BRIEF:
Find the line in the entries below that contains "camera: 15 degrees right, 0 degrees up". Repeat it exactly, and every line after it through the line that contains "(479, 395) = (401, 259): none -> orange bowl".

ENTRIES PROVIDED:
☆ ☆ ☆ ☆

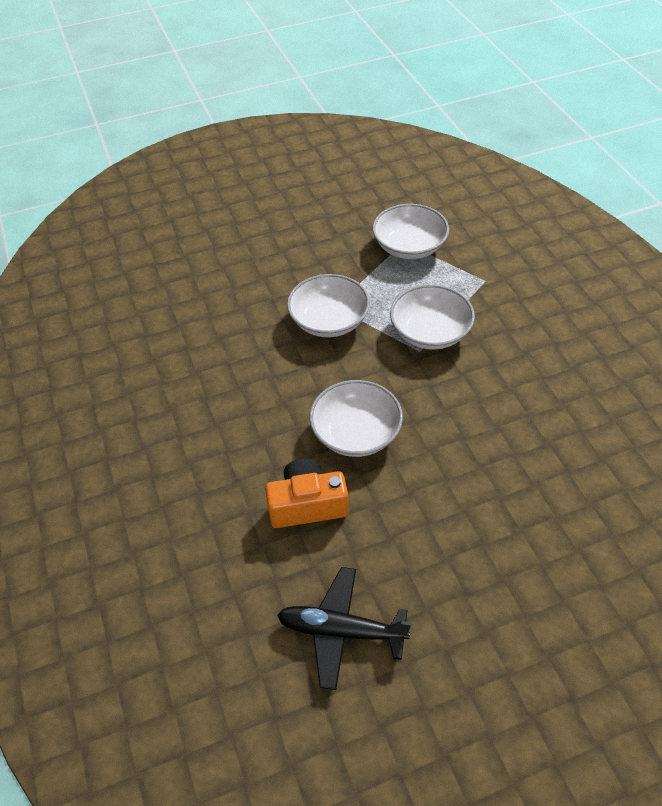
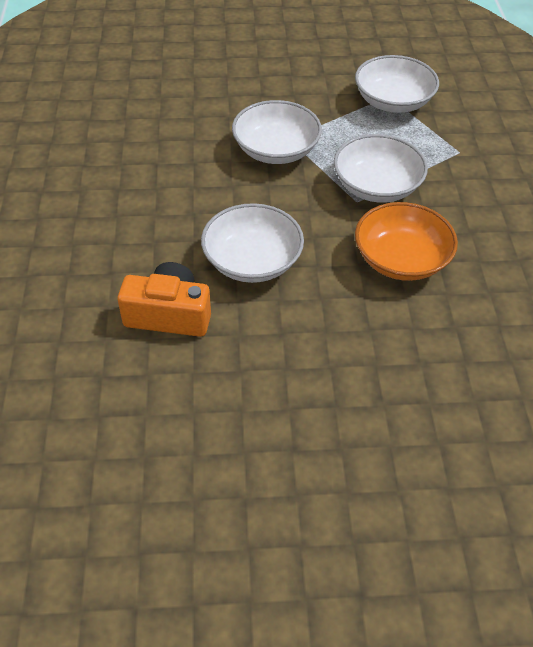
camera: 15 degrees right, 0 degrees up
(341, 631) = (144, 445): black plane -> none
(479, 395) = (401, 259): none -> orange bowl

☆ ☆ ☆ ☆

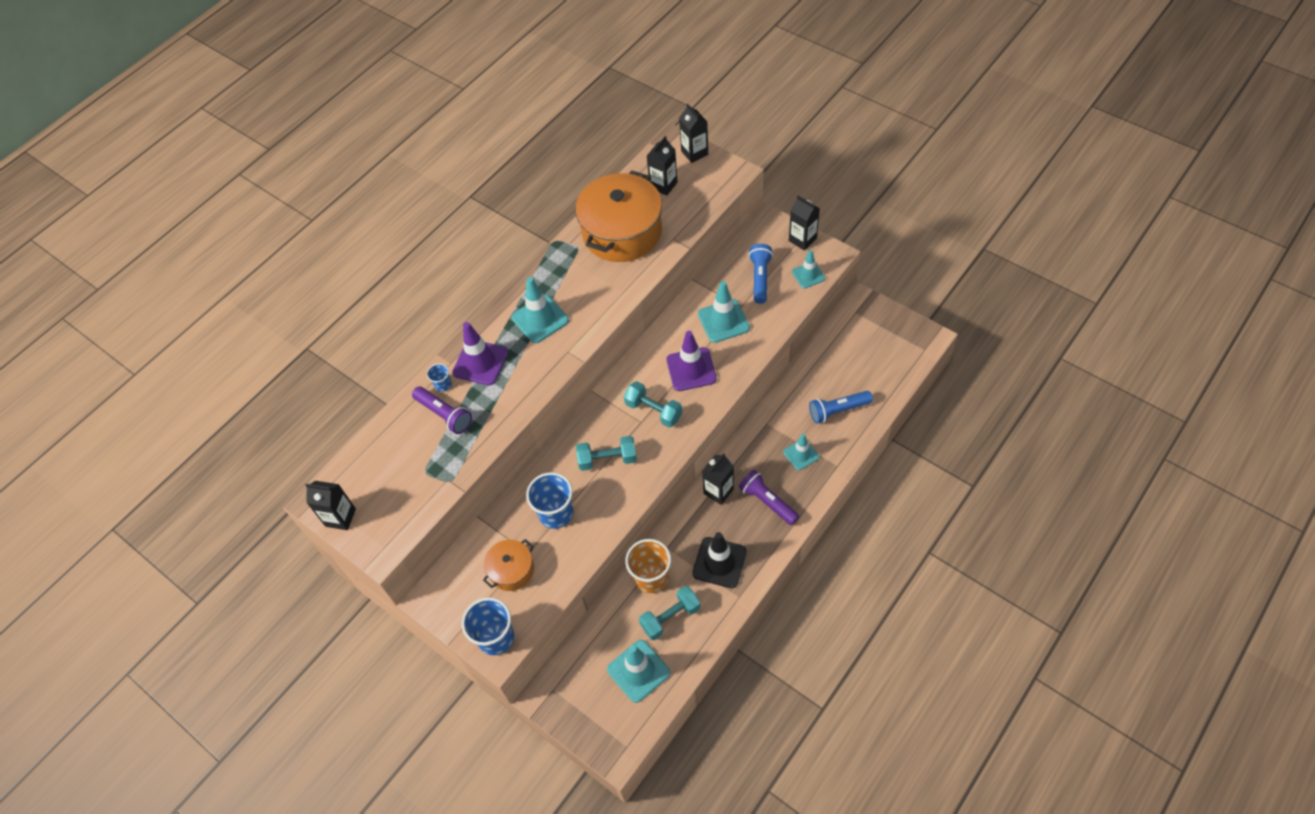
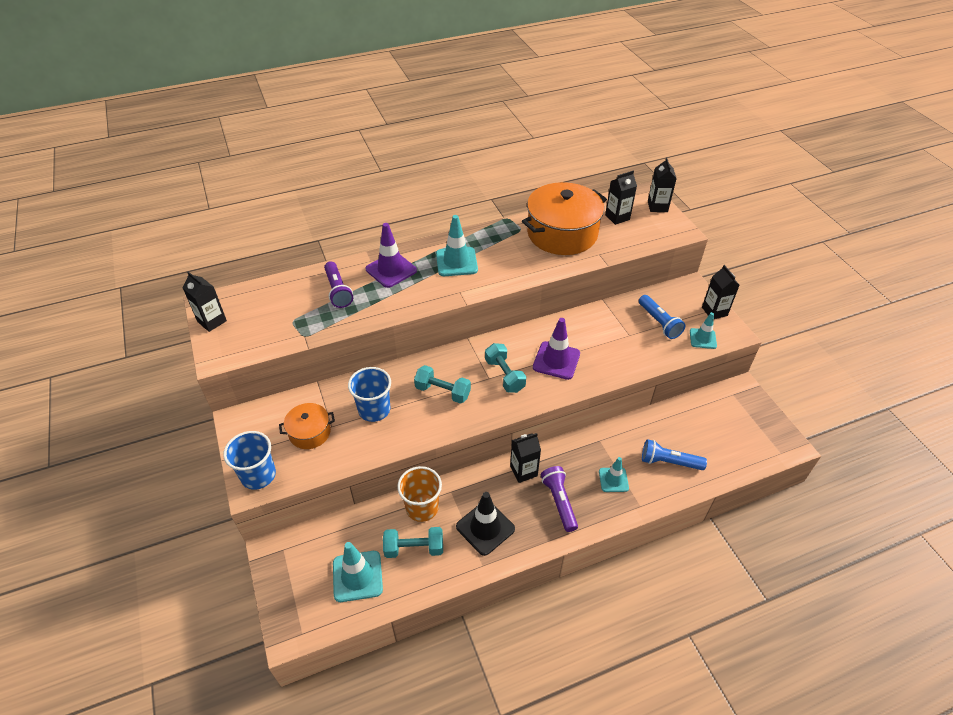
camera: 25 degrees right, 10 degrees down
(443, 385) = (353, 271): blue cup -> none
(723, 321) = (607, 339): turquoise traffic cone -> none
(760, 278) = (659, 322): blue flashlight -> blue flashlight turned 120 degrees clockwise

☆ ☆ ☆ ☆

FINAL ANSWER:
camera: 15 degrees right, 0 degrees up
(341, 631) = (144, 445): black plane -> none
(479, 395) = (401, 259): none -> orange bowl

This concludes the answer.